#### Task to carry out:
In your answer, give each entry again exactly as it appears.

Top of Records provided

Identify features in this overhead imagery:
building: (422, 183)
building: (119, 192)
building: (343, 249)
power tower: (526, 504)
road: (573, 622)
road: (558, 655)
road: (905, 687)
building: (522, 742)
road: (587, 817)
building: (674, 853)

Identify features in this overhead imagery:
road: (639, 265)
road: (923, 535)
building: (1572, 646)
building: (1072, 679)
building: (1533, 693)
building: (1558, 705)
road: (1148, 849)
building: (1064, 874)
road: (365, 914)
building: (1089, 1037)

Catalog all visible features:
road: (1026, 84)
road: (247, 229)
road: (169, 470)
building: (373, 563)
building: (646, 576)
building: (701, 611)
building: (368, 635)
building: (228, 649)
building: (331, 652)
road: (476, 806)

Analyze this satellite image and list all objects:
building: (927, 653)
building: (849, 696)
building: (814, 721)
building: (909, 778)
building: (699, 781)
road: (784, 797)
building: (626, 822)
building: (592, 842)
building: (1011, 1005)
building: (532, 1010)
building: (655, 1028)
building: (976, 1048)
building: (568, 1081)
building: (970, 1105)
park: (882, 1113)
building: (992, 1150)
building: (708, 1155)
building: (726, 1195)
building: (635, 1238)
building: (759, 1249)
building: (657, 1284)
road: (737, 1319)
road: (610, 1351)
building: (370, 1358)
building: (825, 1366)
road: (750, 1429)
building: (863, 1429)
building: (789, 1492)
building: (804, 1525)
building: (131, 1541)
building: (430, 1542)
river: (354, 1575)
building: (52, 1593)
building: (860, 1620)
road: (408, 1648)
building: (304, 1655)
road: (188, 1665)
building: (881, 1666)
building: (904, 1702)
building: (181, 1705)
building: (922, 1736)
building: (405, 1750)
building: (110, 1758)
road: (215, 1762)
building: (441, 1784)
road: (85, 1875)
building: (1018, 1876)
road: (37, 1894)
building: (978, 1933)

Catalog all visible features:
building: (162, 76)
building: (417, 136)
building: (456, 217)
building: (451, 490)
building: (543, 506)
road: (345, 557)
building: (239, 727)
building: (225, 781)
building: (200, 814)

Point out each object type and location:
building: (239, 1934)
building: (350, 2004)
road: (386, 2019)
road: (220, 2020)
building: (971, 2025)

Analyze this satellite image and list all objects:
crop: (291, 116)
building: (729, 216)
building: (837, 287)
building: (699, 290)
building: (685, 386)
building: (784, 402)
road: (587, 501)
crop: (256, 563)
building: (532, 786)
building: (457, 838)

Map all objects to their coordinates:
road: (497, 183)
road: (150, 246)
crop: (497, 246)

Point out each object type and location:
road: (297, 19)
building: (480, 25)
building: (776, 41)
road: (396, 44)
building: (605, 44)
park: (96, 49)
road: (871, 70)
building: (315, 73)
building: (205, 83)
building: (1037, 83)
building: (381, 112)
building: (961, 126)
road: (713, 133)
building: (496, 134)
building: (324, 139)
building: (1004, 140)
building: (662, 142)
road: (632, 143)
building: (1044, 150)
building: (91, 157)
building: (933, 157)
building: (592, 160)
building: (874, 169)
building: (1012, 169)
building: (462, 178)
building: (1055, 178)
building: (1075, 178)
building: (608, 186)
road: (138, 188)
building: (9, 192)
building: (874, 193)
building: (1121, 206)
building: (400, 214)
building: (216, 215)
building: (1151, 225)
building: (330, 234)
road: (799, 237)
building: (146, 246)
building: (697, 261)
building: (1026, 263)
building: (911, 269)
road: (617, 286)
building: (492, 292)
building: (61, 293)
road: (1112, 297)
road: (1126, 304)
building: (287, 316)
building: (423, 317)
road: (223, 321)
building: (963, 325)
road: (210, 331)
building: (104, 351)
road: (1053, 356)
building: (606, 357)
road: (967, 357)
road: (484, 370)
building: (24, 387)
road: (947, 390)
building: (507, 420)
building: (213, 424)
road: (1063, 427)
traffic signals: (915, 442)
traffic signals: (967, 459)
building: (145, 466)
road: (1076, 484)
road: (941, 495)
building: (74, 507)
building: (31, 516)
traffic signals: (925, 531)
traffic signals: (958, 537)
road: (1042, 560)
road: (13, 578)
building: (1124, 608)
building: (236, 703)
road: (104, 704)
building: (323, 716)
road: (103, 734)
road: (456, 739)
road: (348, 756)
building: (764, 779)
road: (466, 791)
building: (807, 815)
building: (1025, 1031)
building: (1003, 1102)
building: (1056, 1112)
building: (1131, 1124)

Bottom of Records provided

#### Expected output:
Identify features in this overhead imagery:
building: (422, 183)
building: (119, 192)
building: (343, 249)
power tower: (526, 504)
road: (573, 622)
road: (558, 655)
road: (905, 687)
building: (522, 742)
road: (587, 817)
building: (674, 853)

Identify features in this overhead imagery:
road: (639, 265)
road: (923, 535)
building: (1572, 646)
building: (1072, 679)
building: (1533, 693)
building: (1558, 705)
road: (1148, 849)
building: (1064, 874)
road: (365, 914)
building: (1089, 1037)

Catalog all visible features:
road: (1026, 84)
road: (247, 229)
road: (169, 470)
building: (373, 563)
building: (646, 576)
building: (701, 611)
building: (368, 635)
building: (228, 649)
building: (331, 652)
road: (476, 806)

Analyze this satellite image and list all objects:
building: (927, 653)
building: (849, 696)
building: (814, 721)
building: (909, 778)
building: (699, 781)
road: (784, 797)
building: (626, 822)
building: (592, 842)
building: (1011, 1005)
building: (532, 1010)
building: (655, 1028)
building: (976, 1048)
building: (568, 1081)
building: (970, 1105)
park: (882, 1113)
building: (992, 1150)
building: (708, 1155)
building: (726, 1195)
building: (635, 1238)
building: (759, 1249)
building: (657, 1284)
road: (737, 1319)
road: (610, 1351)
building: (370, 1358)
building: (825, 1366)
road: (750, 1429)
building: (863, 1429)
building: (789, 1492)
building: (804, 1525)
building: (131, 1541)
building: (430, 1542)
river: (354, 1575)
building: (52, 1593)
building: (860, 1620)
road: (408, 1648)
building: (304, 1655)
road: (188, 1665)
building: (881, 1666)
building: (904, 1702)
building: (181, 1705)
building: (922, 1736)
building: (405, 1750)
building: (110, 1758)
road: (215, 1762)
building: (441, 1784)
road: (85, 1875)
building: (1018, 1876)
road: (37, 1894)
building: (978, 1933)

Catalog all visible features:
building: (162, 76)
building: (417, 136)
building: (456, 217)
building: (451, 490)
building: (543, 506)
road: (345, 557)
building: (239, 727)
building: (225, 781)
building: (200, 814)

Point out each object type and location:
building: (239, 1934)
building: (350, 2004)
road: (386, 2019)
road: (220, 2020)
building: (971, 2025)

Analyze this satellite image and list all objects:
crop: (291, 116)
building: (729, 216)
building: (837, 287)
building: (699, 290)
building: (685, 386)
building: (784, 402)
road: (587, 501)
crop: (256, 563)
building: (532, 786)
building: (457, 838)

Map all objects to their coordinates:
road: (497, 183)
road: (150, 246)
crop: (497, 246)

Point out each object type and location:
road: (297, 19)
building: (480, 25)
building: (776, 41)
road: (396, 44)
building: (605, 44)
park: (96, 49)
road: (871, 70)
building: (315, 73)
building: (205, 83)
building: (1037, 83)
building: (381, 112)
building: (961, 126)
road: (713, 133)
building: (496, 134)
building: (324, 139)
building: (1004, 140)
building: (662, 142)
road: (632, 143)
building: (1044, 150)
building: (91, 157)
building: (933, 157)
building: (592, 160)
building: (874, 169)
building: (1012, 169)
building: (462, 178)
building: (1055, 178)
building: (1075, 178)
building: (608, 186)
road: (138, 188)
building: (9, 192)
building: (874, 193)
building: (1121, 206)
building: (400, 214)
building: (216, 215)
building: (1151, 225)
building: (330, 234)
road: (799, 237)
building: (146, 246)
building: (697, 261)
building: (1026, 263)
building: (911, 269)
road: (617, 286)
building: (492, 292)
building: (61, 293)
road: (1112, 297)
road: (1126, 304)
building: (287, 316)
building: (423, 317)
road: (223, 321)
building: (963, 325)
road: (210, 331)
building: (104, 351)
road: (1053, 356)
building: (606, 357)
road: (967, 357)
road: (484, 370)
building: (24, 387)
road: (947, 390)
building: (507, 420)
building: (213, 424)
road: (1063, 427)
traffic signals: (915, 442)
traffic signals: (967, 459)
building: (145, 466)
road: (1076, 484)
road: (941, 495)
building: (74, 507)
building: (31, 516)
traffic signals: (925, 531)
traffic signals: (958, 537)
road: (1042, 560)
road: (13, 578)
building: (1124, 608)
building: (236, 703)
road: (104, 704)
building: (323, 716)
road: (103, 734)
road: (456, 739)
road: (348, 756)
building: (764, 779)
road: (466, 791)
building: (807, 815)
building: (1025, 1031)
building: (1003, 1102)
building: (1056, 1112)
building: (1131, 1124)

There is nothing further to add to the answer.